_Task description_:
Present the lines of the listing from the line with "white arrow: moved" to the line with "cyan rectangle: moved 4 px right, 15 px down", both included, as a numbered list with no blank lines.

_Records supplied_:
<<<<

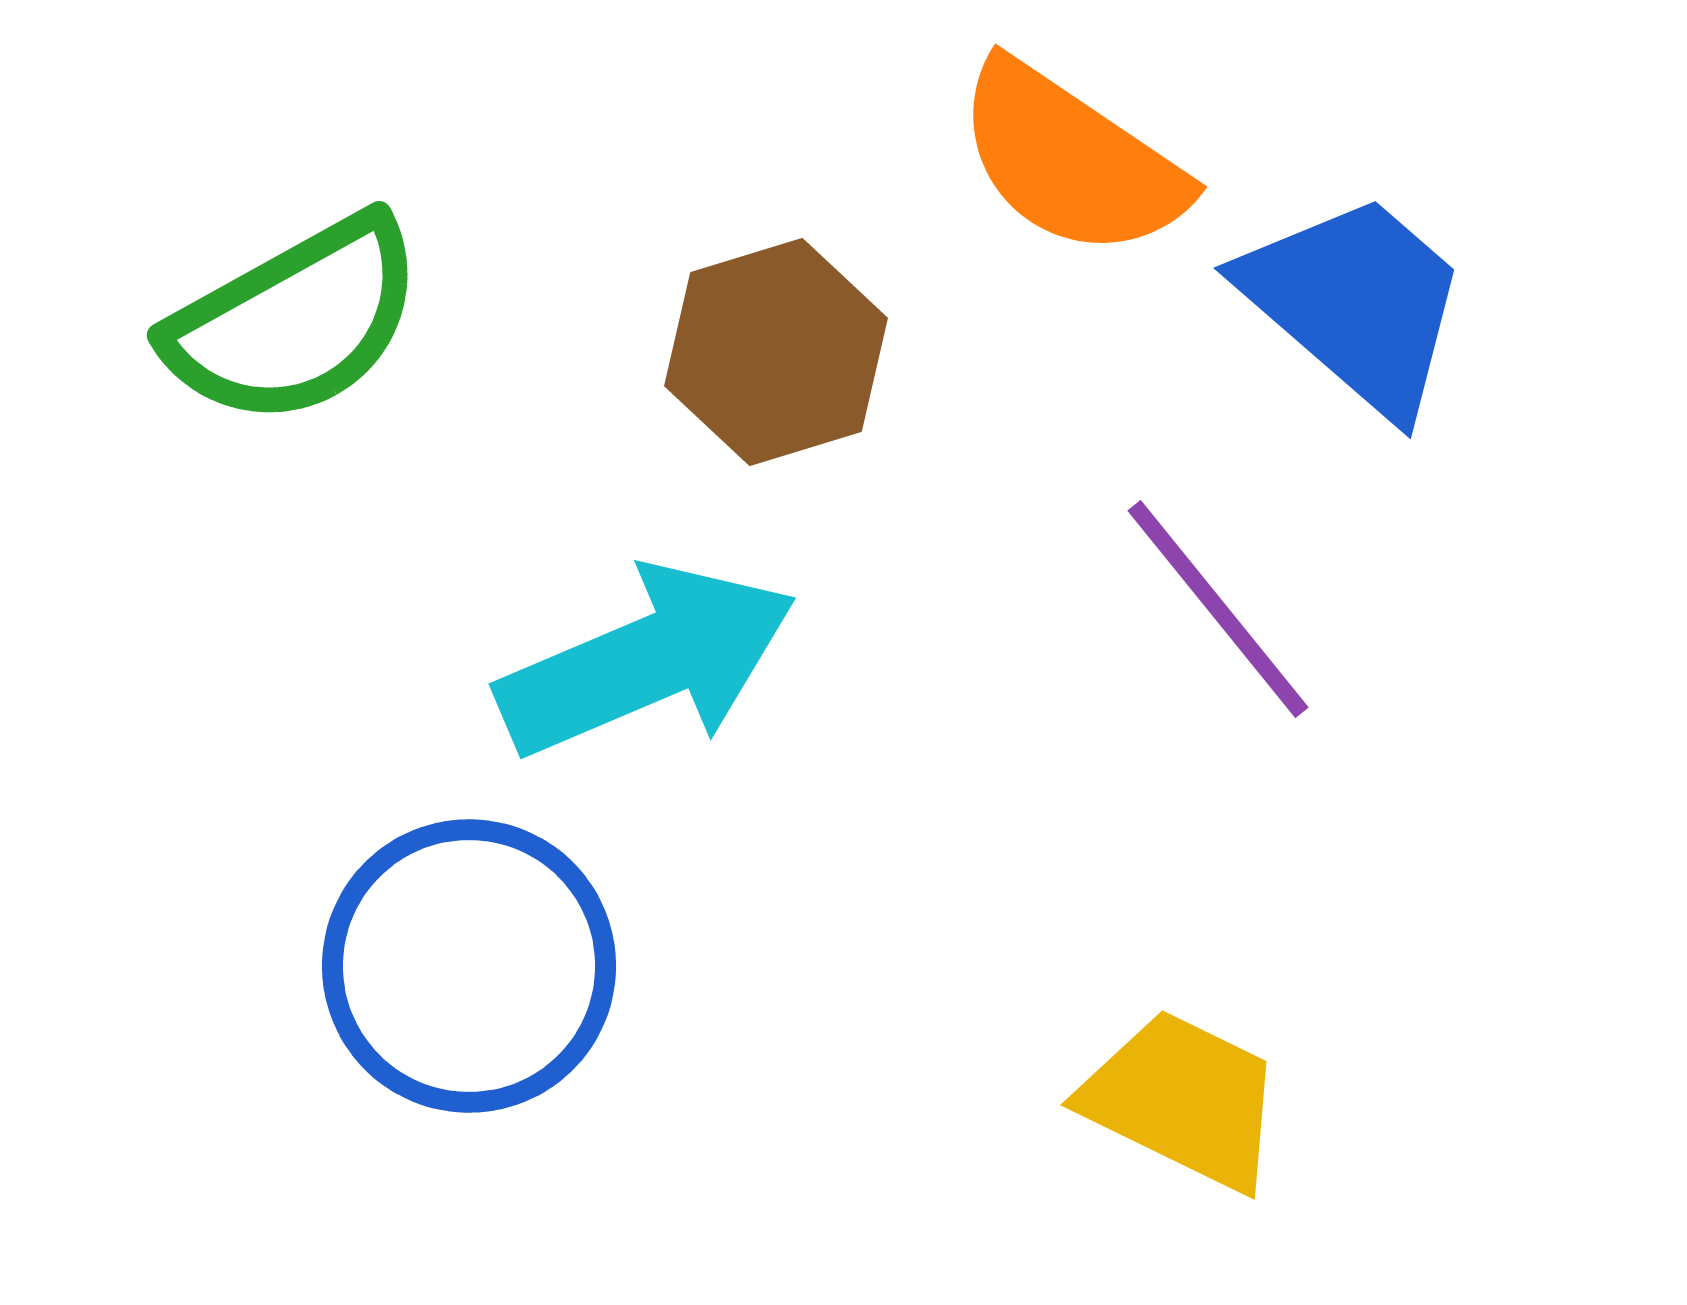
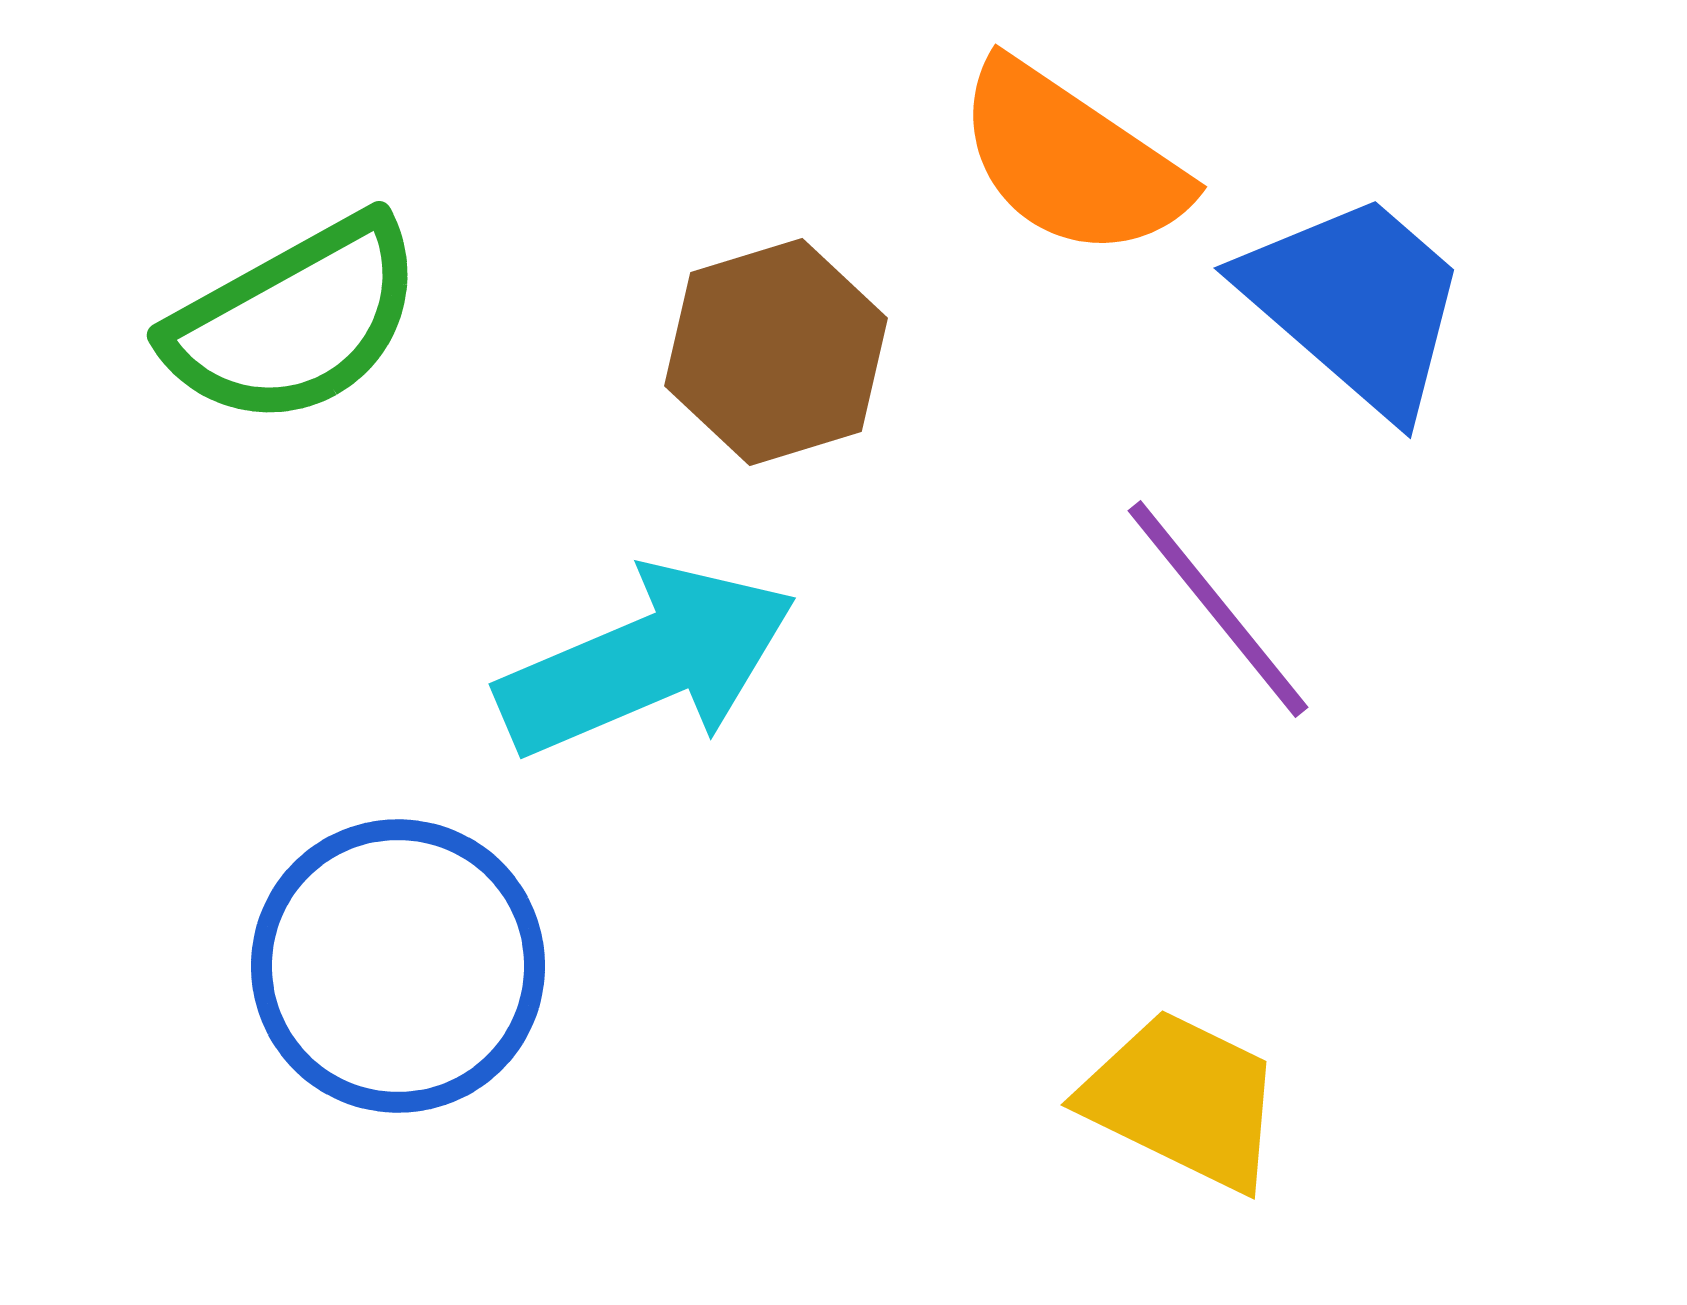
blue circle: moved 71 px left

>>>>
<<<<

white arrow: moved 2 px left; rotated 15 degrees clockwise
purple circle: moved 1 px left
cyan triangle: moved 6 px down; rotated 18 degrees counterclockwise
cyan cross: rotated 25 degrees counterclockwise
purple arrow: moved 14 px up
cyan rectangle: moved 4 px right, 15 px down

>>>>

_The reply_:
1. white arrow: moved 2 px left; rotated 15 degrees clockwise
2. purple circle: moved 1 px left
3. cyan triangle: moved 6 px down; rotated 18 degrees counterclockwise
4. cyan cross: rotated 25 degrees counterclockwise
5. purple arrow: moved 14 px up
6. cyan rectangle: moved 4 px right, 15 px down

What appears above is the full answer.